╭─ Information given
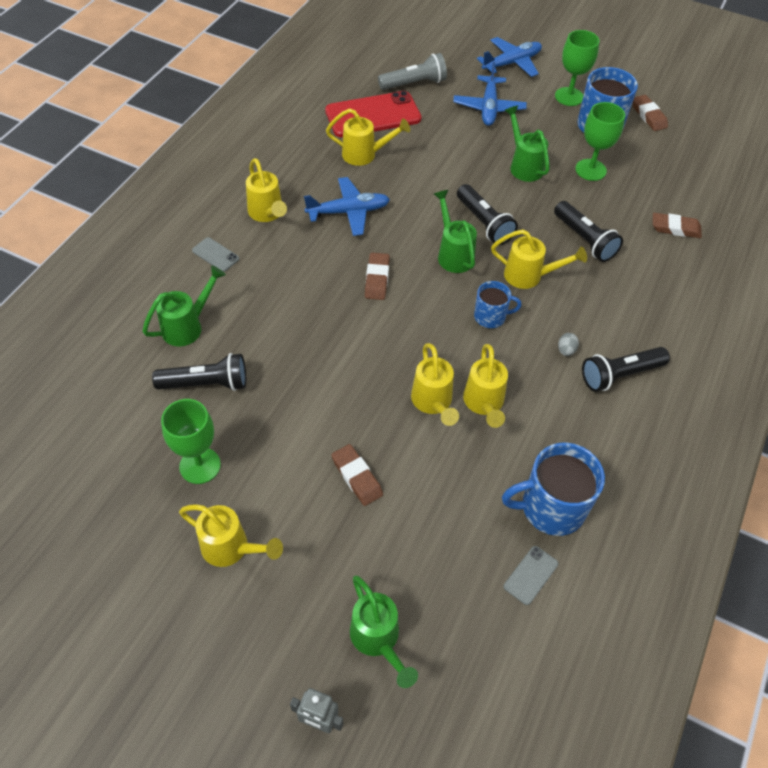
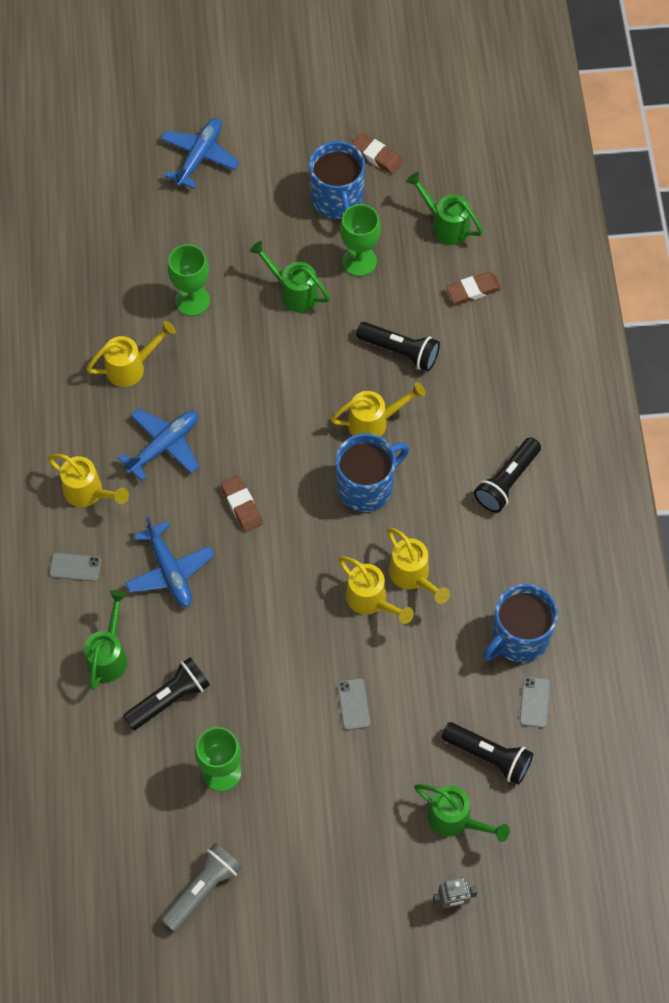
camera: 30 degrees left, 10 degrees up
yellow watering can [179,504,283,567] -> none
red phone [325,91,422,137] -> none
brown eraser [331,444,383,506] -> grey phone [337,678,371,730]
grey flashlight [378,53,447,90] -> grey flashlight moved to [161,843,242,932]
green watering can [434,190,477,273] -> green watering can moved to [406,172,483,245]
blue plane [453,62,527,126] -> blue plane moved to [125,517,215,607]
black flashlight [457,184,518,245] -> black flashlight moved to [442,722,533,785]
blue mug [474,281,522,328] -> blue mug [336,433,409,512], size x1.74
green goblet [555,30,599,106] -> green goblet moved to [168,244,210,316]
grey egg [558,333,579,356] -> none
╰─
▶ **Exercise**:
Each line of the listing that contains the word "none" must be copied.

▶ **Exercise answer**:
yellow watering can [179,504,283,567] -> none
red phone [325,91,422,137] -> none
grey egg [558,333,579,356] -> none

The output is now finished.